Spatial object tracking data
/---

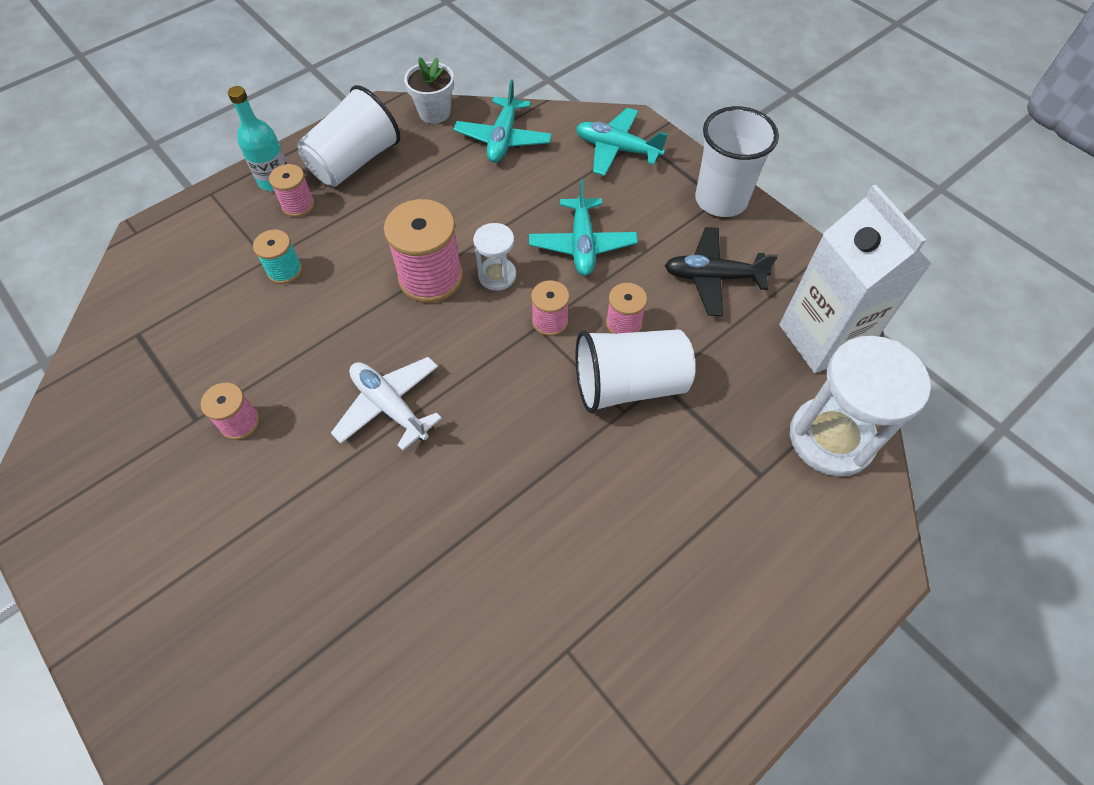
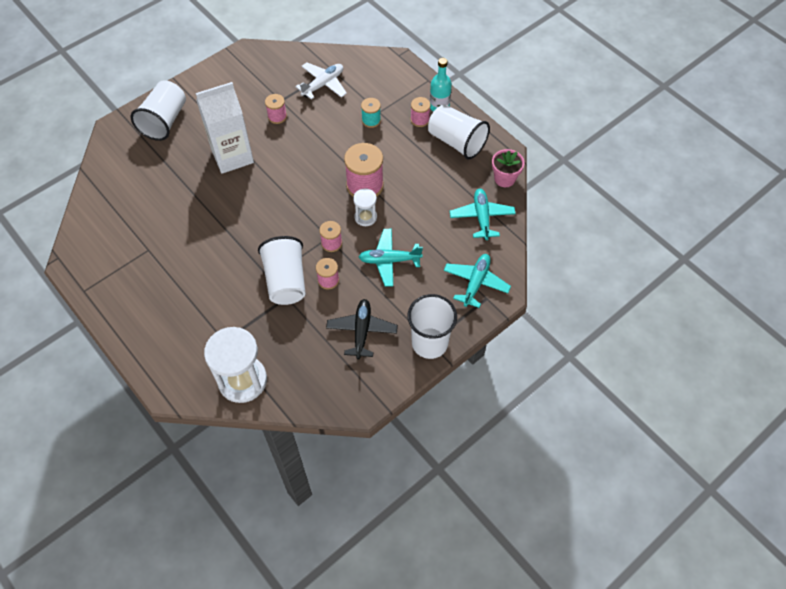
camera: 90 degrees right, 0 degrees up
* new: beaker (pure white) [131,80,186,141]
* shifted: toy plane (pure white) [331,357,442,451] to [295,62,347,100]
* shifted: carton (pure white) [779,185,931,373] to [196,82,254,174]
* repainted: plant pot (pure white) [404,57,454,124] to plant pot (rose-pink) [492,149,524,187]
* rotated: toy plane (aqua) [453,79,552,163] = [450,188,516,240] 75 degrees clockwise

\---

Prompt:
The entries are to be transcribed in full. Their pictures are not.

Output below:
camera: 90 degrees right, 0 degrees up
* new: beaker (pure white) [131,80,186,141]
* shifted: toy plane (pure white) [331,357,442,451] to [295,62,347,100]
* shifted: carton (pure white) [779,185,931,373] to [196,82,254,174]
* repainted: plant pot (pure white) [404,57,454,124] to plant pot (rose-pink) [492,149,524,187]
* rotated: toy plane (aqua) [453,79,552,163] = [450,188,516,240] 75 degrees clockwise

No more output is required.